== Goal of the exercise ==
Please return every line of the records below that holds the word "brown".

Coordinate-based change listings
━━━━━━━━━━━━━━━━

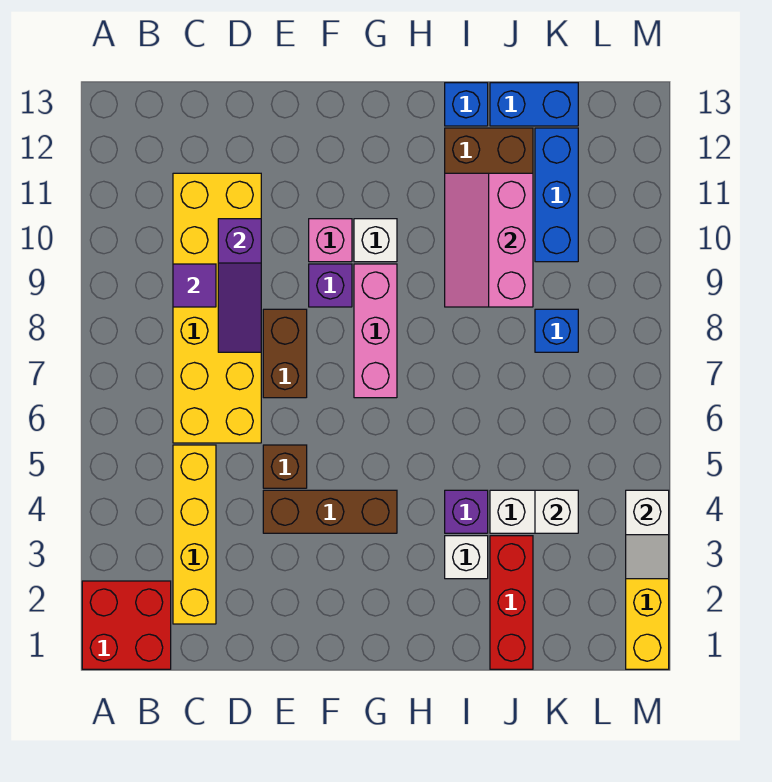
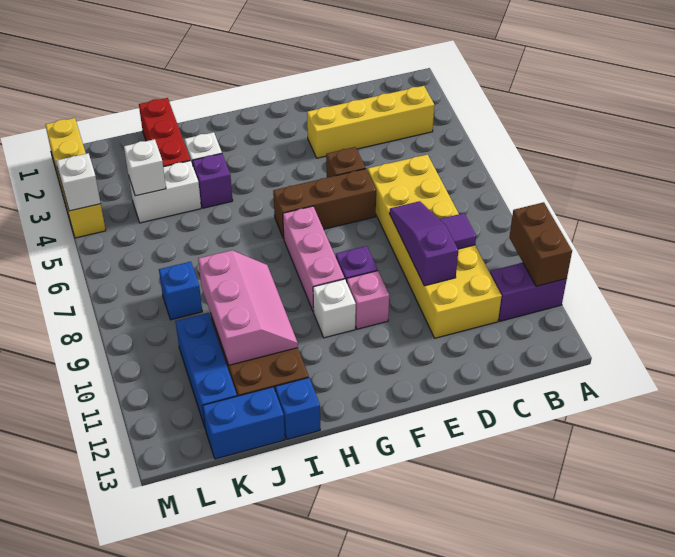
red brick A1:B2 level 1 -> none
none -> purple brick A11:B11 level 1
yellow brick C2:C5 level 1 -> yellow brick B3:E3 level 1
brown brick E4:G4 level 1 -> brown brick E6:G6 level 1
brown brick E7:E8 level 1 -> brown brick A10:A11 level 2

━━━━━━━━━━━━━━━━

== Written answer ==
brown brick E4:G4 level 1 -> brown brick E6:G6 level 1
brown brick E7:E8 level 1 -> brown brick A10:A11 level 2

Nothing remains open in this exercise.